==== DATASET ====

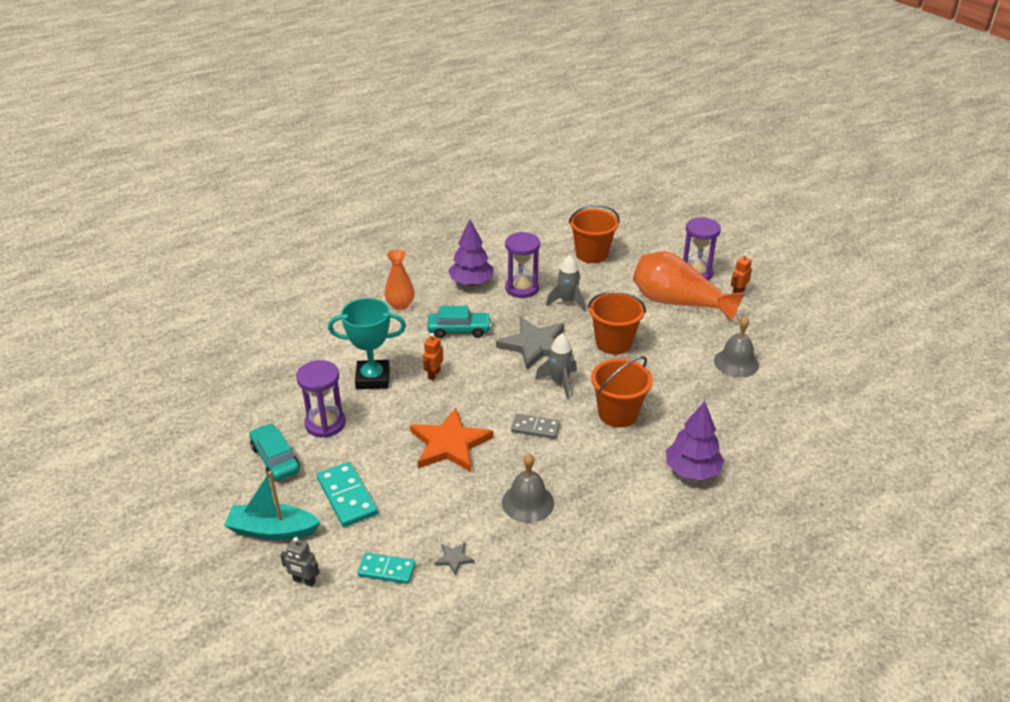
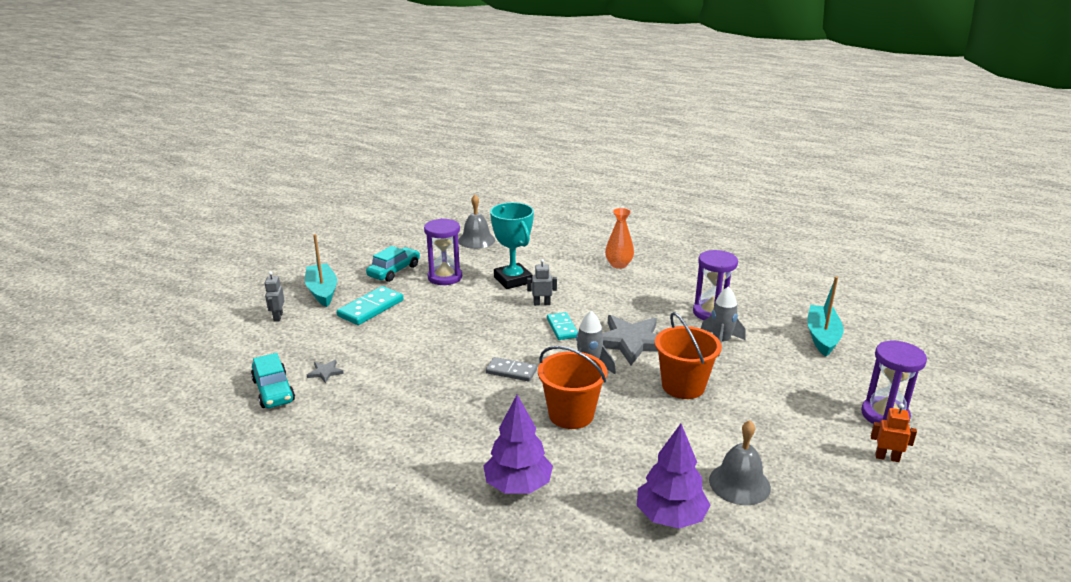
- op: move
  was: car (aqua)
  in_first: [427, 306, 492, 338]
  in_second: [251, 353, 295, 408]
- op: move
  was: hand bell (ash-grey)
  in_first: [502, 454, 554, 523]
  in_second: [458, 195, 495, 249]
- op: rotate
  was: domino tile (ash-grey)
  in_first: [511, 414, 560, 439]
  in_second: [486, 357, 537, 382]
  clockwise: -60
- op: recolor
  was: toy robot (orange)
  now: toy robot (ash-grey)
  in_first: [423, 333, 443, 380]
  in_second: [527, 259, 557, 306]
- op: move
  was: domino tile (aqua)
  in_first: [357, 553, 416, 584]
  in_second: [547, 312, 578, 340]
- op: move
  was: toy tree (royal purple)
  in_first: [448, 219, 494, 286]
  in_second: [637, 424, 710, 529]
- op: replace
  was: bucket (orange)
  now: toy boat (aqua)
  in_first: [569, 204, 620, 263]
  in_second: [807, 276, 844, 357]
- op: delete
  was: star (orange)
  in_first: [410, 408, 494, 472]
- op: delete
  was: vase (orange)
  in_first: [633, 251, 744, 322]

====

:: WORK TASK ::
Leave the pictures behind and repeat each entry exactly.

:: EXERCISE ANSWER ::
- op: move
  was: car (aqua)
  in_first: [427, 306, 492, 338]
  in_second: [251, 353, 295, 408]
- op: move
  was: hand bell (ash-grey)
  in_first: [502, 454, 554, 523]
  in_second: [458, 195, 495, 249]
- op: rotate
  was: domino tile (ash-grey)
  in_first: [511, 414, 560, 439]
  in_second: [486, 357, 537, 382]
  clockwise: -60
- op: recolor
  was: toy robot (orange)
  now: toy robot (ash-grey)
  in_first: [423, 333, 443, 380]
  in_second: [527, 259, 557, 306]
- op: move
  was: domino tile (aqua)
  in_first: [357, 553, 416, 584]
  in_second: [547, 312, 578, 340]
- op: move
  was: toy tree (royal purple)
  in_first: [448, 219, 494, 286]
  in_second: [637, 424, 710, 529]
- op: replace
  was: bucket (orange)
  now: toy boat (aqua)
  in_first: [569, 204, 620, 263]
  in_second: [807, 276, 844, 357]
- op: delete
  was: star (orange)
  in_first: [410, 408, 494, 472]
- op: delete
  was: vase (orange)
  in_first: [633, 251, 744, 322]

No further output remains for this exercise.